Task goal =>
What you return must be an exact copy of the lines in the listing below between the line holding "LINE2 pin AO: D4 -> A0" and the line holding "RADIO3 pin CE: D0 -> D4", inclusive, and nothing more.

Records for processing =>

──────

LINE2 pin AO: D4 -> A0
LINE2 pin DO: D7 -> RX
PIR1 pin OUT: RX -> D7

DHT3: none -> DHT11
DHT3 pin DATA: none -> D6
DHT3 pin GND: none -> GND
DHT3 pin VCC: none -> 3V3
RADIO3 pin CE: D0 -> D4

──────

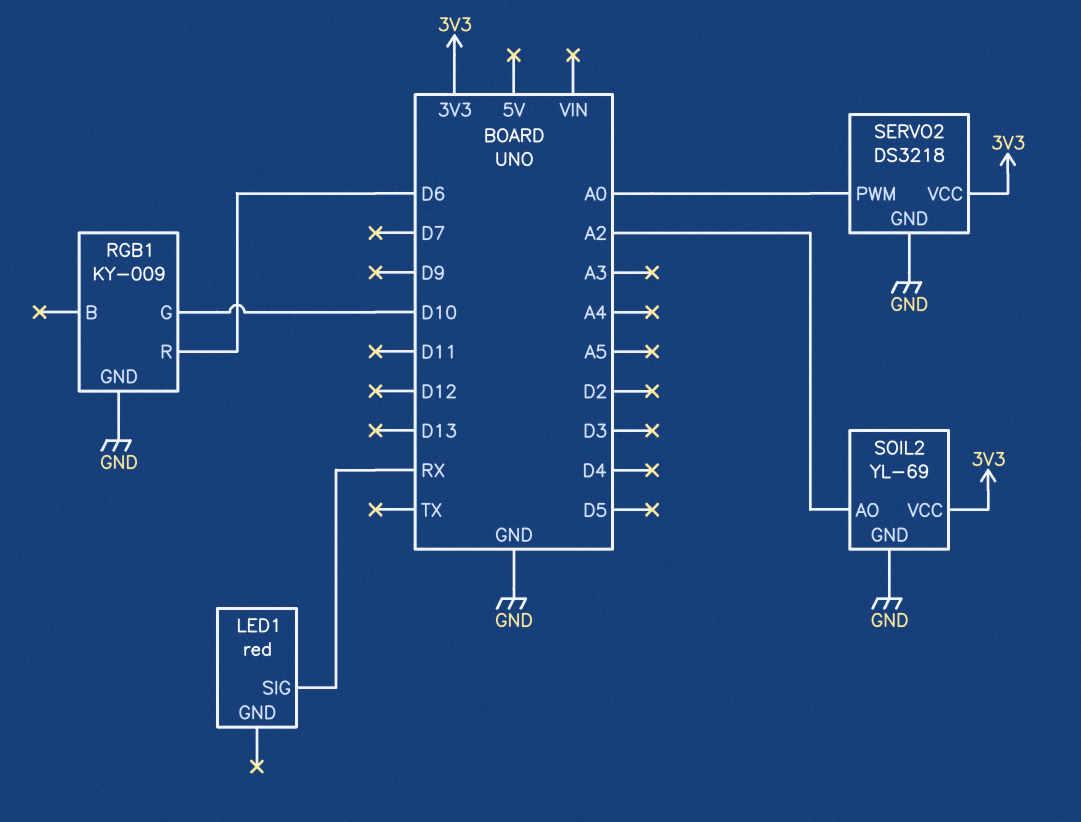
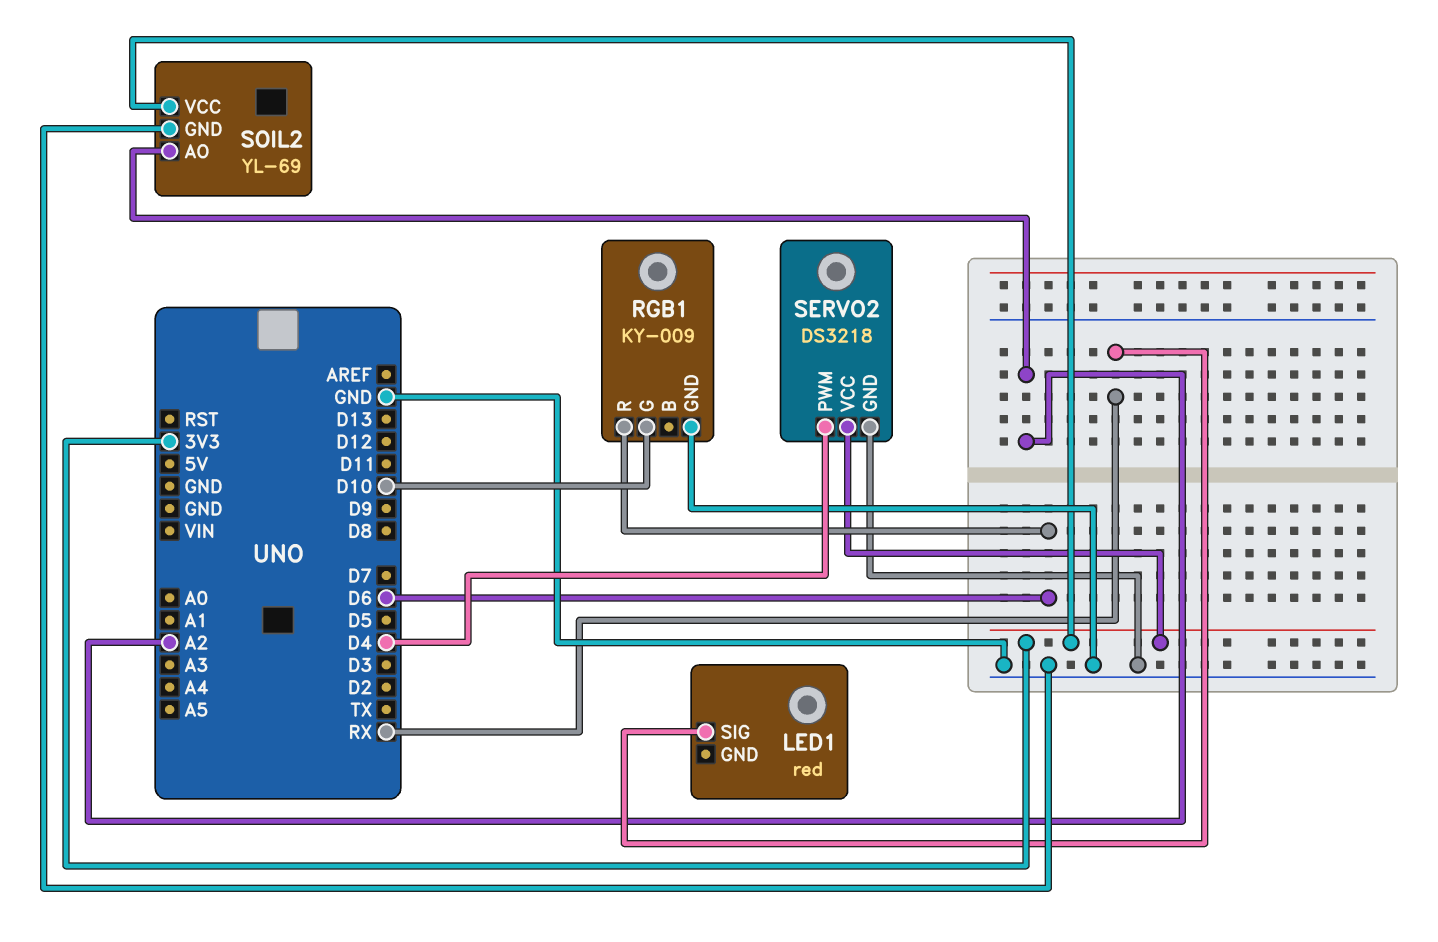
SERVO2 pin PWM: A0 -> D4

──────

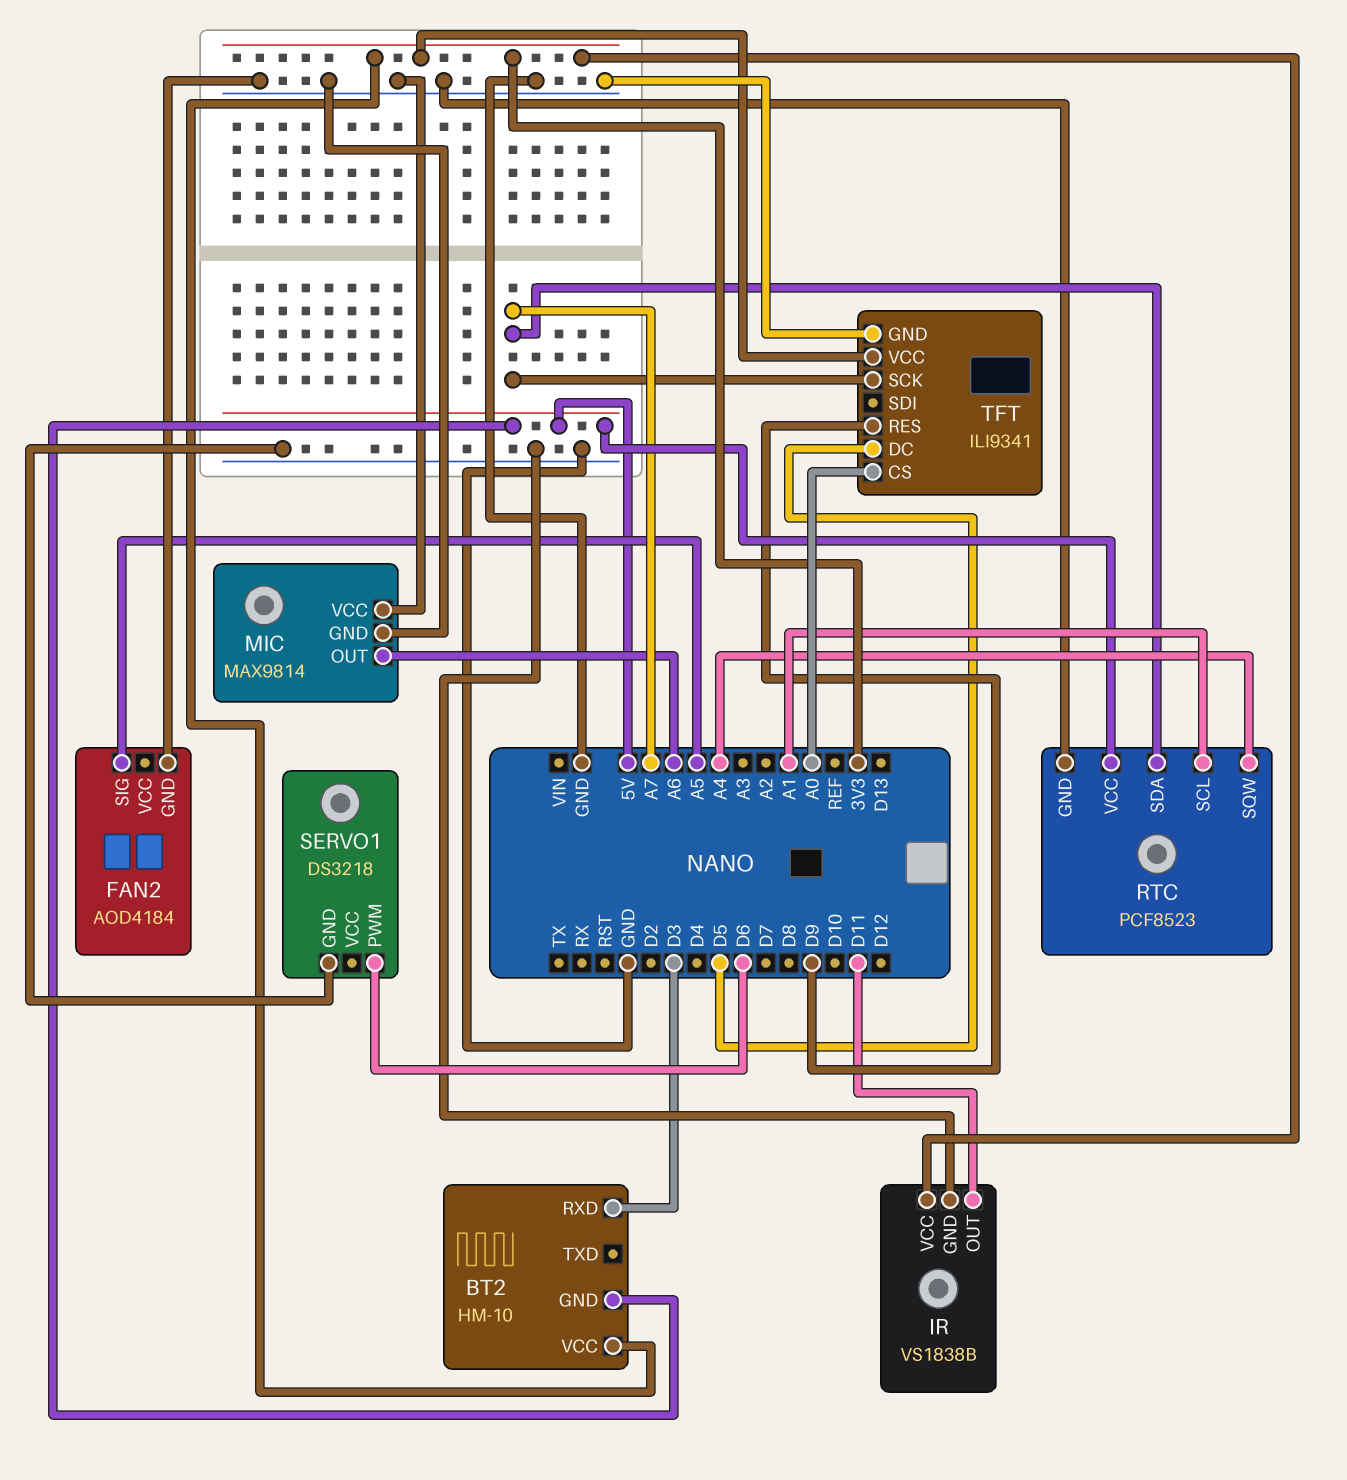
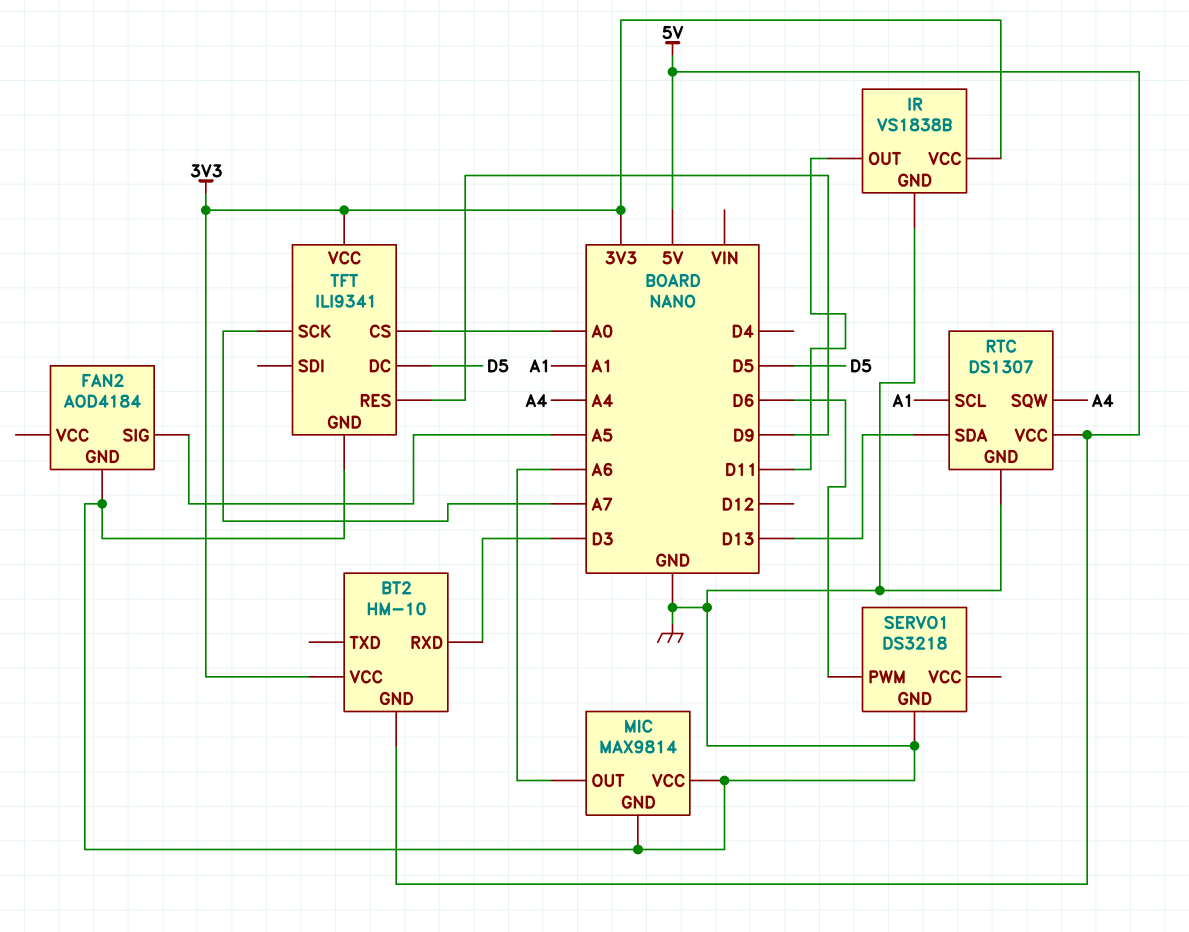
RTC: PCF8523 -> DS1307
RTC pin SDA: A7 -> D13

──────

Reply =>
LINE2 pin AO: D4 -> A0
LINE2 pin DO: D7 -> RX
PIR1 pin OUT: RX -> D7

DHT3: none -> DHT11
DHT3 pin DATA: none -> D6
DHT3 pin GND: none -> GND
DHT3 pin VCC: none -> 3V3
RADIO3 pin CE: D0 -> D4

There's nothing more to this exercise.